■ **Material provided**:
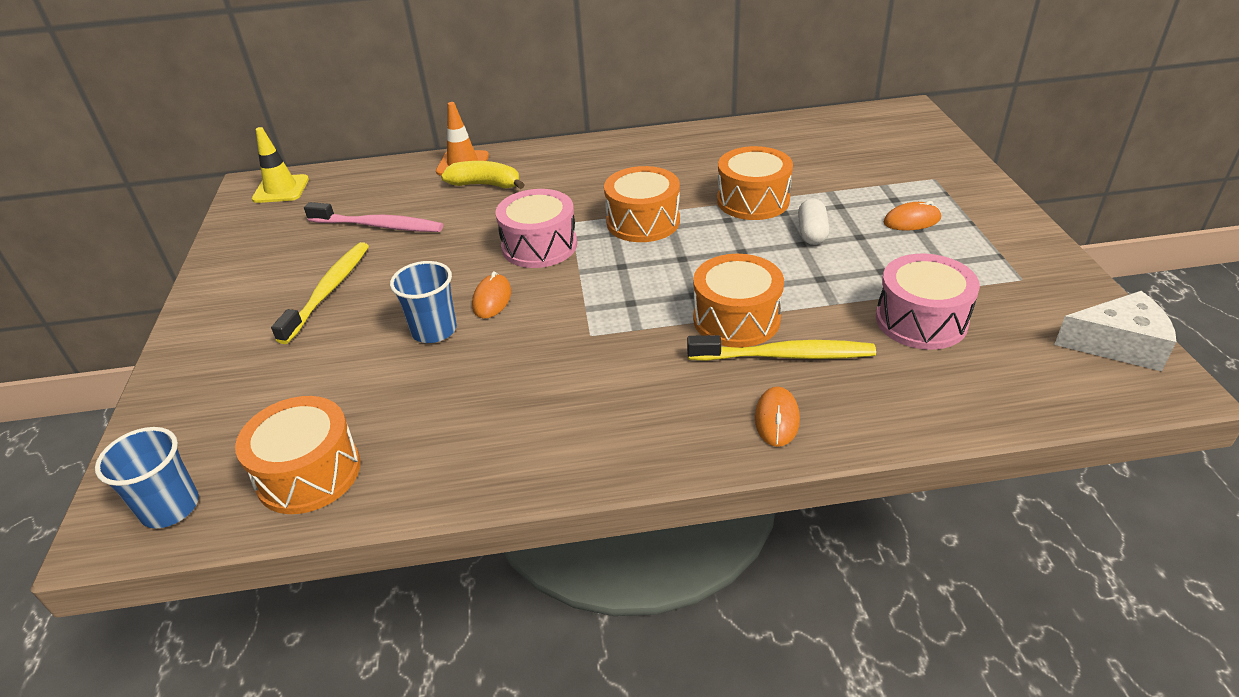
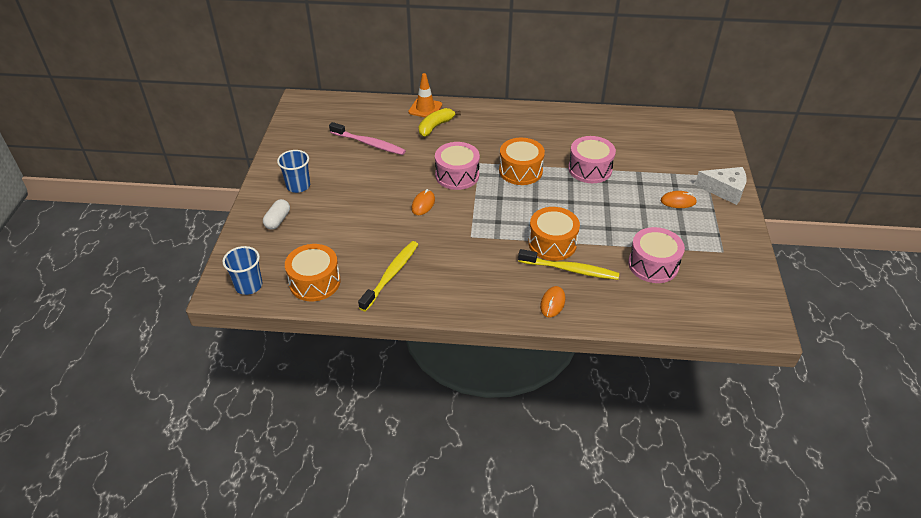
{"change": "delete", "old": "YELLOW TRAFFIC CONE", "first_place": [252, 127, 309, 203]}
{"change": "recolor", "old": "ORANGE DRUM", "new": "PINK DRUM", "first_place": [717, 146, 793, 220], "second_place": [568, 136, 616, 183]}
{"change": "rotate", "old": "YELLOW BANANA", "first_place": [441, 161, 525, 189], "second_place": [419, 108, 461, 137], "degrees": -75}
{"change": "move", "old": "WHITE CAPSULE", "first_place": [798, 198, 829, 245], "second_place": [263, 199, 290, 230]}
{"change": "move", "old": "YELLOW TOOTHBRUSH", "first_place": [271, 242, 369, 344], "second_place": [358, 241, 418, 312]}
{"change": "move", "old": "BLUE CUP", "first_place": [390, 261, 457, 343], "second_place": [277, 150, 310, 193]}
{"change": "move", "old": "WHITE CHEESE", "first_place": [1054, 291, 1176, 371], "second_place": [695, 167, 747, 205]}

■ **What you will do**: Strip out the pictures and reproduce the remaining material above exactly.

■ **Answer to the exercise**:
{"change": "delete", "old": "YELLOW TRAFFIC CONE", "first_place": [252, 127, 309, 203]}
{"change": "recolor", "old": "ORANGE DRUM", "new": "PINK DRUM", "first_place": [717, 146, 793, 220], "second_place": [568, 136, 616, 183]}
{"change": "rotate", "old": "YELLOW BANANA", "first_place": [441, 161, 525, 189], "second_place": [419, 108, 461, 137], "degrees": -75}
{"change": "move", "old": "WHITE CAPSULE", "first_place": [798, 198, 829, 245], "second_place": [263, 199, 290, 230]}
{"change": "move", "old": "YELLOW TOOTHBRUSH", "first_place": [271, 242, 369, 344], "second_place": [358, 241, 418, 312]}
{"change": "move", "old": "BLUE CUP", "first_place": [390, 261, 457, 343], "second_place": [277, 150, 310, 193]}
{"change": "move", "old": "WHITE CHEESE", "first_place": [1054, 291, 1176, 371], "second_place": [695, 167, 747, 205]}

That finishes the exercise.